_Data shown_.
|---|
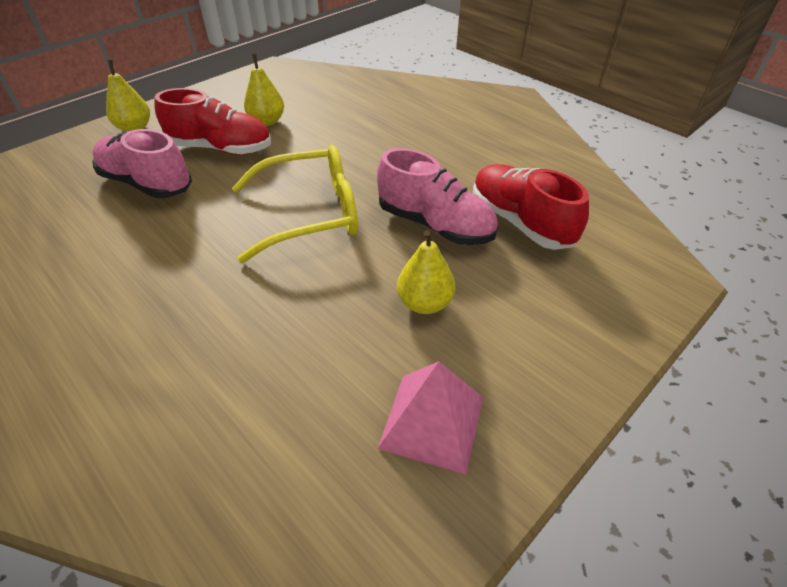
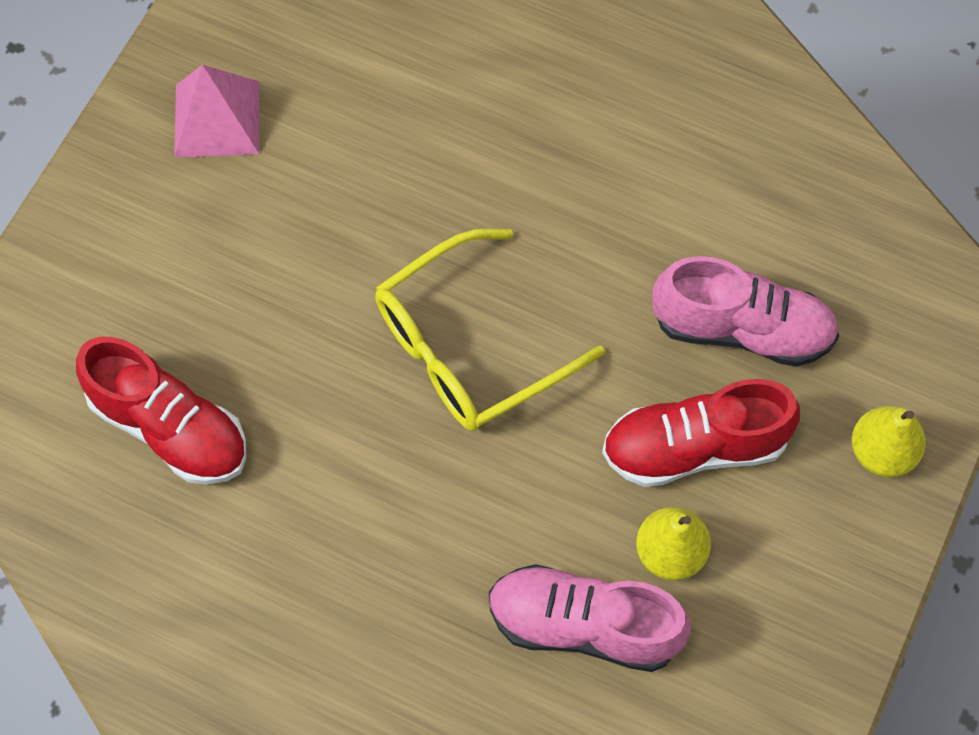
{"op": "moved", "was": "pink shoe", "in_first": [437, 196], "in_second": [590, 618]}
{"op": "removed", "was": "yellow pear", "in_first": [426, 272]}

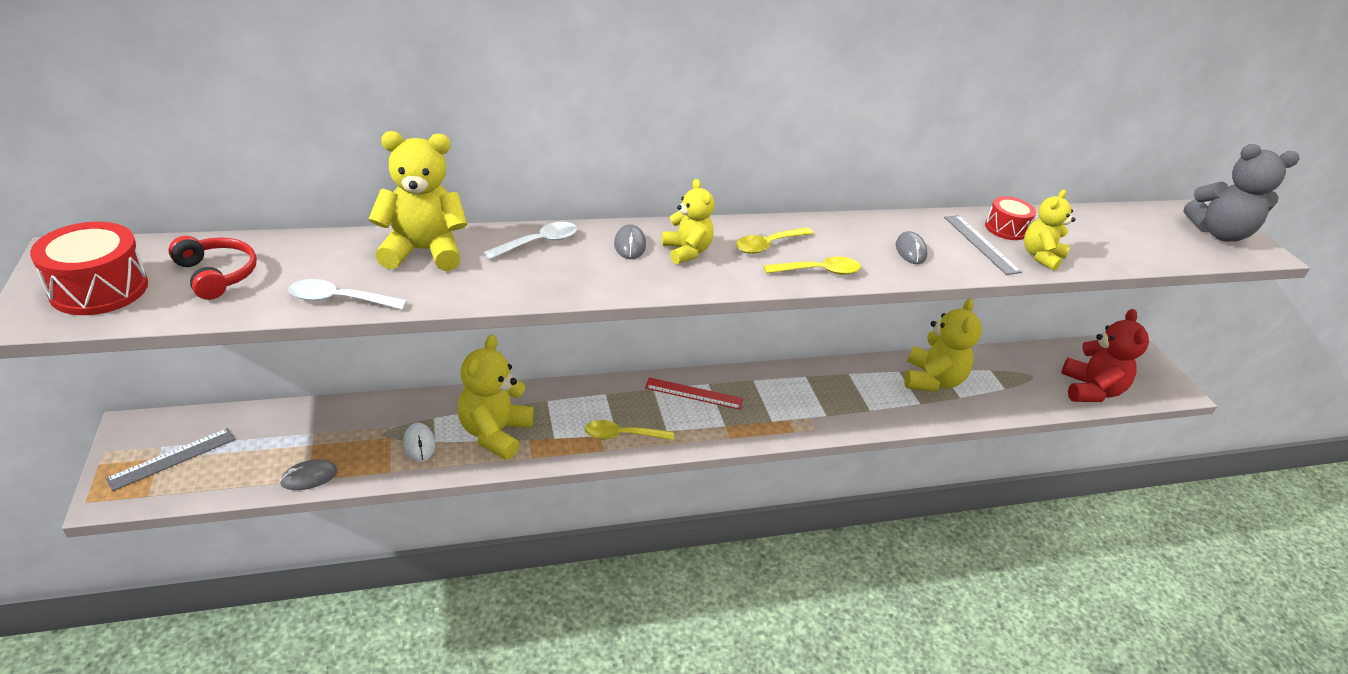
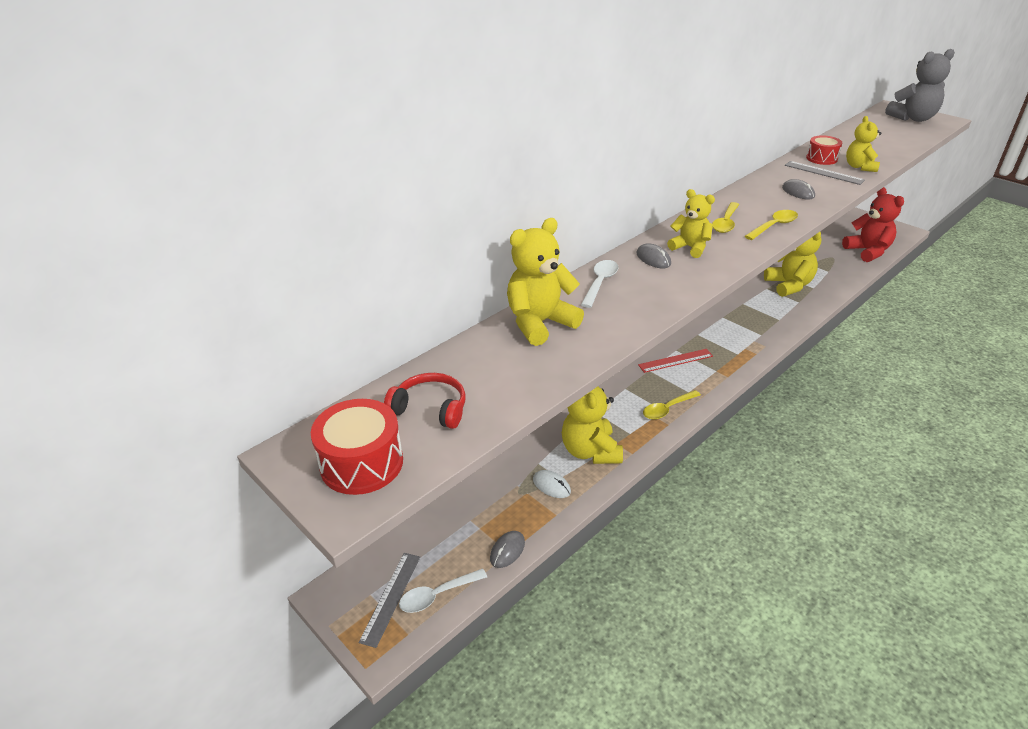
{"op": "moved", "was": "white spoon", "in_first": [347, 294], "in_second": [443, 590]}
|---|
_Aim of the exercise_.
A faithful copy of the data is required: each word kept, each picture omitted.

_Exercise response_.
{"op": "moved", "was": "pink shoe", "in_first": [437, 196], "in_second": [590, 618]}
{"op": "removed", "was": "yellow pear", "in_first": [426, 272]}

{"op": "moved", "was": "white spoon", "in_first": [347, 294], "in_second": [443, 590]}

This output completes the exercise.